-- STUDY MATERIAL follows --

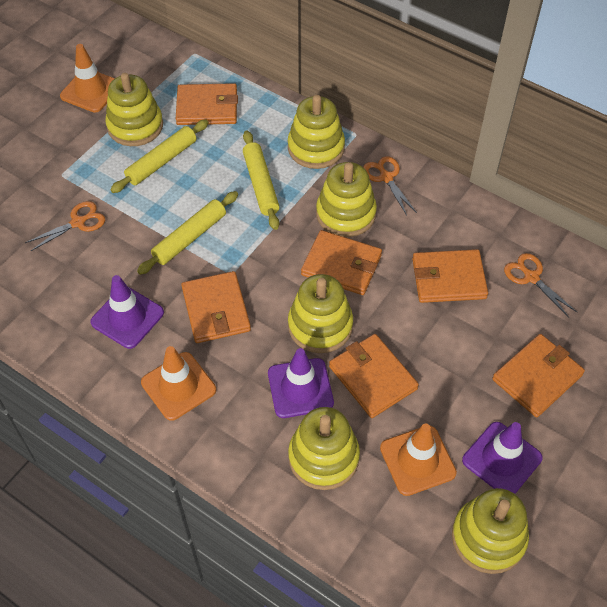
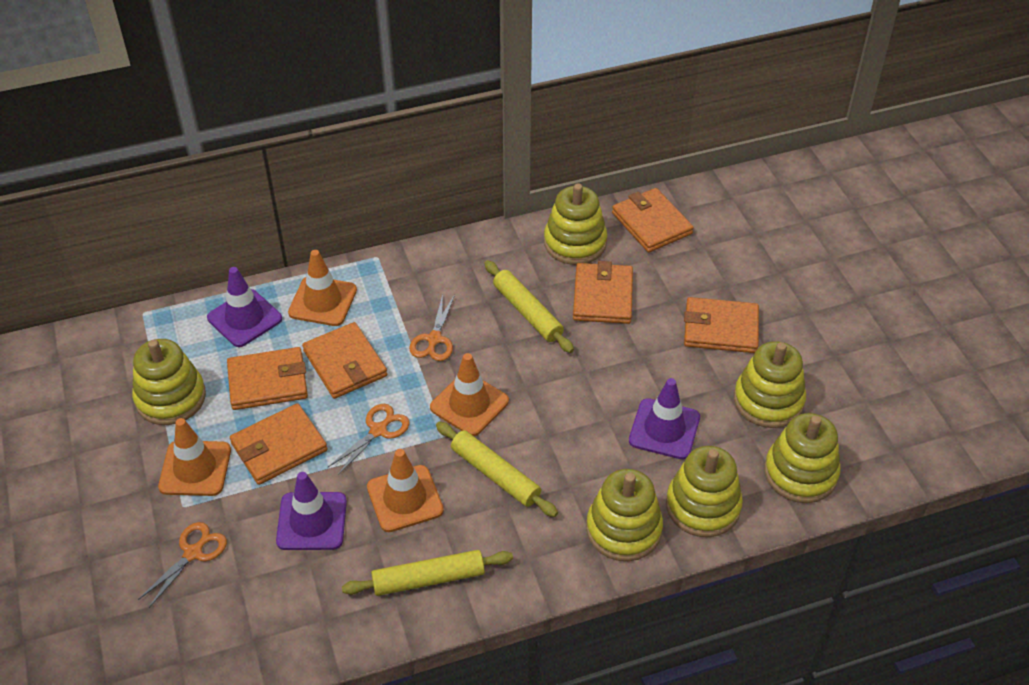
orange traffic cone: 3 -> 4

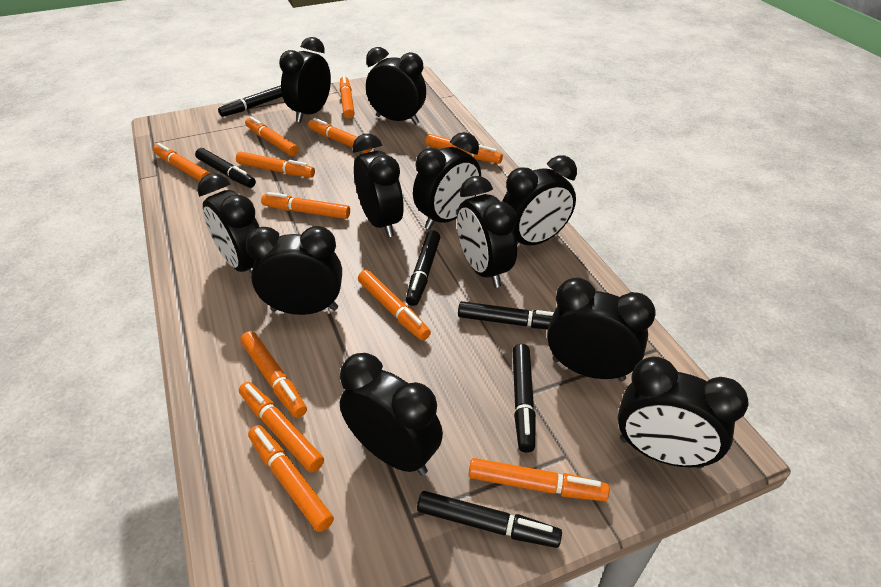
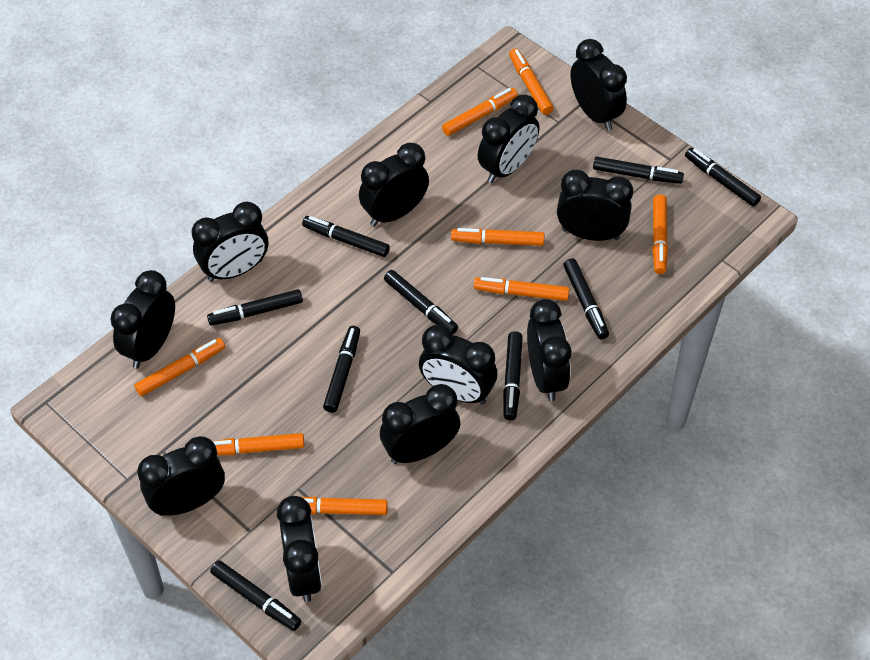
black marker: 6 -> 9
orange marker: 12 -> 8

-- STUDY MATERIAL concluded --
-- STUDY MATERIAL follows --

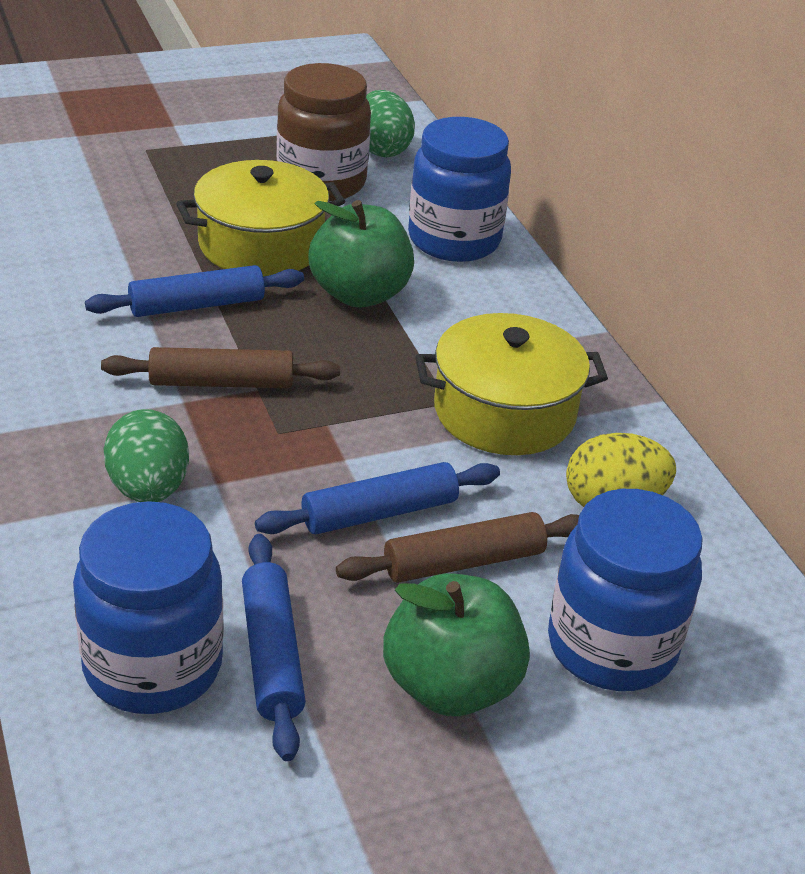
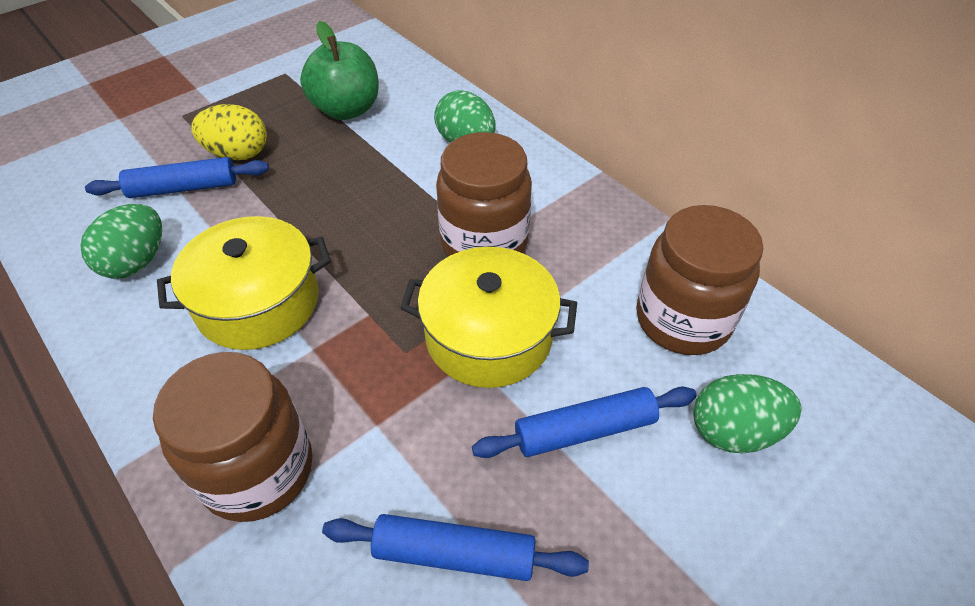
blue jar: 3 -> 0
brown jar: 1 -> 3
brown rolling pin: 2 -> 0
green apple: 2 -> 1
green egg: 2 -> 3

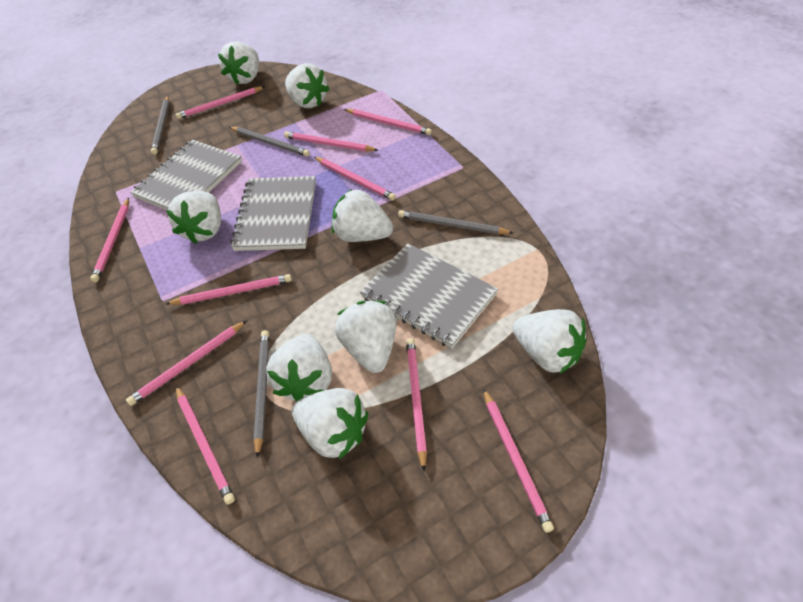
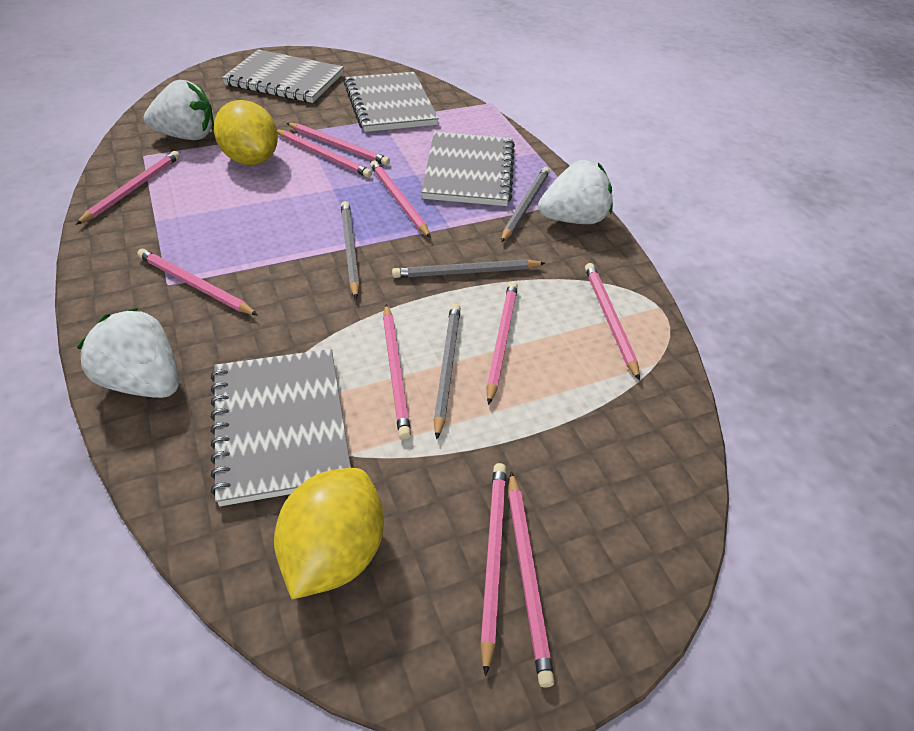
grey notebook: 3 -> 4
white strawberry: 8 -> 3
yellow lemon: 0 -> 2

-- STUDY MATERIAL concluded --

- [TASK DIRECTIONS]: Take every line from the records above that has the word "orange" and copy it.

- [SOLUTION FOR THIS EXERCISE]:
orange traffic cone: 3 -> 4
orange marker: 12 -> 8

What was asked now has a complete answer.